Only the lines below starting at the one containing "orange triangle: (57, 18)" and ending at the one containing "red star: (97, 89)" belong in the answer, each copied exactly.

[Collected data]
*****

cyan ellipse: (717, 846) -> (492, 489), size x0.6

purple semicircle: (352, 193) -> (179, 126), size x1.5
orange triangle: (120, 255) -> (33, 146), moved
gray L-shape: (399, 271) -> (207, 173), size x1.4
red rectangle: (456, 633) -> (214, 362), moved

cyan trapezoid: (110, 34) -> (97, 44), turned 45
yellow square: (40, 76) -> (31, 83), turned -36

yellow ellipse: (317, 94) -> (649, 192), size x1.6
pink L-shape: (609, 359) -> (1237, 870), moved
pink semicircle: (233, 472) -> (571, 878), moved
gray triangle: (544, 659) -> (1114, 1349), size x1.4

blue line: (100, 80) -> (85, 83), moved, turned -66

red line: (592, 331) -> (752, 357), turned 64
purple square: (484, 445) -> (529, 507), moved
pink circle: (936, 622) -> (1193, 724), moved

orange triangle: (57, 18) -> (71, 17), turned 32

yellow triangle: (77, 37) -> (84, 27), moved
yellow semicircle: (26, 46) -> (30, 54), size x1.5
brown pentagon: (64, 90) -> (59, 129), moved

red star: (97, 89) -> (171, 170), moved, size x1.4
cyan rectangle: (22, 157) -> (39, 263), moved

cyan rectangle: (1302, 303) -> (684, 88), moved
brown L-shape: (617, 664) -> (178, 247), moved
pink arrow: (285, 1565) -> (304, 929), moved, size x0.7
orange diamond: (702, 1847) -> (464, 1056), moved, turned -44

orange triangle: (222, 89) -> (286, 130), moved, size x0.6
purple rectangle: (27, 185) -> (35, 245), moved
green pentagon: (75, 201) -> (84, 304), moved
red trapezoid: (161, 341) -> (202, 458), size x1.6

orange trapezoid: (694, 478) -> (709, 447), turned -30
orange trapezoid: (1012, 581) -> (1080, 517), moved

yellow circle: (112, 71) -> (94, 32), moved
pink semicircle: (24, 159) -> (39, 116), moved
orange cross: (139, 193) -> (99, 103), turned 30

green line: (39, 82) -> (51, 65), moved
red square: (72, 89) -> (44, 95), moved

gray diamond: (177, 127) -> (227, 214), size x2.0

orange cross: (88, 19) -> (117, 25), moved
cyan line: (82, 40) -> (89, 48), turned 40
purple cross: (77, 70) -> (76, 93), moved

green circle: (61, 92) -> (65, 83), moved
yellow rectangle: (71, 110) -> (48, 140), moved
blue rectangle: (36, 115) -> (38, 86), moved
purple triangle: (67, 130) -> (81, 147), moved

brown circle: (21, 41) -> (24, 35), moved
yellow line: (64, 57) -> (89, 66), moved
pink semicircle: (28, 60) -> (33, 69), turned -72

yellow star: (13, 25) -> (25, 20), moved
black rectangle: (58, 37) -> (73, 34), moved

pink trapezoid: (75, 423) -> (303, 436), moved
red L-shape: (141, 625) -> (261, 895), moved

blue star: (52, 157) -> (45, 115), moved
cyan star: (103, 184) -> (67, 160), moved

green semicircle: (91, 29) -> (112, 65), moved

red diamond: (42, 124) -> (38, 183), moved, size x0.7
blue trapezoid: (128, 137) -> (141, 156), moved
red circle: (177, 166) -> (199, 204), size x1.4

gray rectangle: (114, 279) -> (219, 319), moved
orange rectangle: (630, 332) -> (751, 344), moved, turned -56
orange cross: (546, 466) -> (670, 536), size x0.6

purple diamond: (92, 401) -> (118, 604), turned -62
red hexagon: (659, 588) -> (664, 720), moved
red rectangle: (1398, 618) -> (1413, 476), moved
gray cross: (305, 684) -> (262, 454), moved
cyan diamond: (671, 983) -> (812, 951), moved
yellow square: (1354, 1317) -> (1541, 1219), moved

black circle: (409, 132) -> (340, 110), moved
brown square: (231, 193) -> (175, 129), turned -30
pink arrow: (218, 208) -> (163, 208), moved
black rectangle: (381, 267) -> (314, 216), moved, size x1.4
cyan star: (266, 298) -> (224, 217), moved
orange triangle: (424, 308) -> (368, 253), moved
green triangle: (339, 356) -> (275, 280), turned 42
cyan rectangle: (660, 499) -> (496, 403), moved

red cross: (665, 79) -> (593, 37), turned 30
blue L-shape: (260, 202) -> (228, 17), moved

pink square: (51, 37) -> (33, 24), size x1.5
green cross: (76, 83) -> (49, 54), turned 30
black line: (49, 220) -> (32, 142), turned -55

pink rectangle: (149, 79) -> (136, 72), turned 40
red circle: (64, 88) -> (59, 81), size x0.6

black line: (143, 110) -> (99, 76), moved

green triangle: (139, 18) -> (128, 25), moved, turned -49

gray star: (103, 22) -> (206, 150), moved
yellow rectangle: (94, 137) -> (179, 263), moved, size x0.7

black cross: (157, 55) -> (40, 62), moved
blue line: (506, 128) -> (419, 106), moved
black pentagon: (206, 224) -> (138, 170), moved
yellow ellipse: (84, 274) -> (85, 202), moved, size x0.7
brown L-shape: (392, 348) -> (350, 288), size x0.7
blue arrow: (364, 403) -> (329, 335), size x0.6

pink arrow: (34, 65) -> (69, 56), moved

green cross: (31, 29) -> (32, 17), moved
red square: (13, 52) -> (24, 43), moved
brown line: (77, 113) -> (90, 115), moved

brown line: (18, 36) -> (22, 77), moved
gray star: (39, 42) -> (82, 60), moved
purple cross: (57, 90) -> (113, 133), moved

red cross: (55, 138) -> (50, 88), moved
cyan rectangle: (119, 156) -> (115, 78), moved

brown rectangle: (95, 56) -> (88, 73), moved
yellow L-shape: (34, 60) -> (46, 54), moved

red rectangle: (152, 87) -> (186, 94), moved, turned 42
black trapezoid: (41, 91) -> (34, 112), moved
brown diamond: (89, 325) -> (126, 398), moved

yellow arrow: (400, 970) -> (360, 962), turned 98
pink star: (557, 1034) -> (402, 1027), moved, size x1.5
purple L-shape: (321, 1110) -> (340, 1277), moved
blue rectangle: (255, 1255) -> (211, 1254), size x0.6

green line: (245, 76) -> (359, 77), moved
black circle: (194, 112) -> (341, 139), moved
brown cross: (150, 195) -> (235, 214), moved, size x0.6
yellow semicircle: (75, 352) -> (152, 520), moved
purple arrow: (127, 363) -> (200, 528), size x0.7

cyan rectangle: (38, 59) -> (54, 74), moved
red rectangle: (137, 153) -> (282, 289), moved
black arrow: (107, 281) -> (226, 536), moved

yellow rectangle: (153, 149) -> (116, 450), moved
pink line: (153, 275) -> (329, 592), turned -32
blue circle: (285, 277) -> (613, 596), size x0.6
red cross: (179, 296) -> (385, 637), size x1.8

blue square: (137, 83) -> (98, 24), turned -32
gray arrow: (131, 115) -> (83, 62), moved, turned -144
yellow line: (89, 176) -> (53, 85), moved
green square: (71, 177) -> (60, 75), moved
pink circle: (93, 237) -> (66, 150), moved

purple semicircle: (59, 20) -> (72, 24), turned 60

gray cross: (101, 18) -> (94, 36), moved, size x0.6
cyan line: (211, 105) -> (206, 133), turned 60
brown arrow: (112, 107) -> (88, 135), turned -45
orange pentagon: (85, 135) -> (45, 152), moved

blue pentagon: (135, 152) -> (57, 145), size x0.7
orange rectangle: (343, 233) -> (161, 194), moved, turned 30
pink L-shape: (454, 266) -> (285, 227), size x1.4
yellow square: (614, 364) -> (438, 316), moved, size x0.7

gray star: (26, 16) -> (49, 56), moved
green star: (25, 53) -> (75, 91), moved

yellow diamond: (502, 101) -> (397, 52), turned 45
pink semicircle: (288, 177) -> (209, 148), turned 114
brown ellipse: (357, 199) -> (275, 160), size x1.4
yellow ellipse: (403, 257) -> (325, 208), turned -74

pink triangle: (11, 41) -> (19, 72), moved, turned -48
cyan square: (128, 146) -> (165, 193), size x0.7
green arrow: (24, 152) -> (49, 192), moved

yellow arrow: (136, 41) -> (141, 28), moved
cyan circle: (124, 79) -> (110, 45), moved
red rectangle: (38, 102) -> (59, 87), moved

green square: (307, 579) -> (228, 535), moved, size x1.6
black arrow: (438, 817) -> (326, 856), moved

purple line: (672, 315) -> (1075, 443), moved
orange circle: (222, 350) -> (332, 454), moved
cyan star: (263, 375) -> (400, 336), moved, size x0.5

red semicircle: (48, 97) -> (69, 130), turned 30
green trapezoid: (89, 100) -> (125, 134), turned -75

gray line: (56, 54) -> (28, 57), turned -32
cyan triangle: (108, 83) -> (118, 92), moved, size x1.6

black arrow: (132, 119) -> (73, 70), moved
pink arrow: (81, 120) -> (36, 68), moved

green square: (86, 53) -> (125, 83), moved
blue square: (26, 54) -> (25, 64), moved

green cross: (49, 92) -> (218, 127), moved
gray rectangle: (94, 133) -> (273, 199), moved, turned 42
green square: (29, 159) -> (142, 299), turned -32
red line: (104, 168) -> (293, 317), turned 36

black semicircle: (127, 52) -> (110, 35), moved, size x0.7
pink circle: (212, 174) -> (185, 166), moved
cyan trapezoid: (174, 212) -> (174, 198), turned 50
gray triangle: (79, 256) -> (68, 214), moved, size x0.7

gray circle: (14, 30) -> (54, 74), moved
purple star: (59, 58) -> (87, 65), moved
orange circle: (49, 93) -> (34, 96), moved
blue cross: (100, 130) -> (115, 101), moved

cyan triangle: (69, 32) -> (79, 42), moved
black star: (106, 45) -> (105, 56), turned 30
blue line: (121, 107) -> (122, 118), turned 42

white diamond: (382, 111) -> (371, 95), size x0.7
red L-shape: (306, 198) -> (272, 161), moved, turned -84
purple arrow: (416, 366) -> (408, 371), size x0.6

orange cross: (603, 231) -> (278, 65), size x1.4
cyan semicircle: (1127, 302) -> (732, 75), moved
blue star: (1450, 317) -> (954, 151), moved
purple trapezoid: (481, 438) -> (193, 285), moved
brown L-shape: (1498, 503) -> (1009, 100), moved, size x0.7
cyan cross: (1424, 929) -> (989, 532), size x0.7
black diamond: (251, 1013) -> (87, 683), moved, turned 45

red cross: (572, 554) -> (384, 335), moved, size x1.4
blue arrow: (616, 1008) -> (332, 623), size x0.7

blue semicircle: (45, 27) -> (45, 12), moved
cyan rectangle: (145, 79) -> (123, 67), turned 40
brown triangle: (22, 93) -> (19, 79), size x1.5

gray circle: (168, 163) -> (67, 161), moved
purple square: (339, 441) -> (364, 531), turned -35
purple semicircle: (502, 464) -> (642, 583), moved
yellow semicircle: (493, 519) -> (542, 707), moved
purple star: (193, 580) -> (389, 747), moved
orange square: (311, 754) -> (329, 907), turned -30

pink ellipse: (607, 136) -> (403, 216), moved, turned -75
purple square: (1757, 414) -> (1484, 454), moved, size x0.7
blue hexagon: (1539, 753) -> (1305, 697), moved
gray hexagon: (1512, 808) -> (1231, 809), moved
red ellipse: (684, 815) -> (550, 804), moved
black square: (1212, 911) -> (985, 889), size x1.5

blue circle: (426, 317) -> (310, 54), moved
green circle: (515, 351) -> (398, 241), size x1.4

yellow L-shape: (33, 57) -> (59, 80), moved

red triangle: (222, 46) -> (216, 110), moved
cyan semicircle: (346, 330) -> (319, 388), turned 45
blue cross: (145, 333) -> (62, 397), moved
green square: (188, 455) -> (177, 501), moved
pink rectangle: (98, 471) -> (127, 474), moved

*****

• [Answer below]
orange triangle: (57, 18) -> (71, 17), turned 32

yellow triangle: (77, 37) -> (84, 27), moved
yellow semicircle: (26, 46) -> (30, 54), size x1.5
brown pentagon: (64, 90) -> (59, 129), moved

red star: (97, 89) -> (171, 170), moved, size x1.4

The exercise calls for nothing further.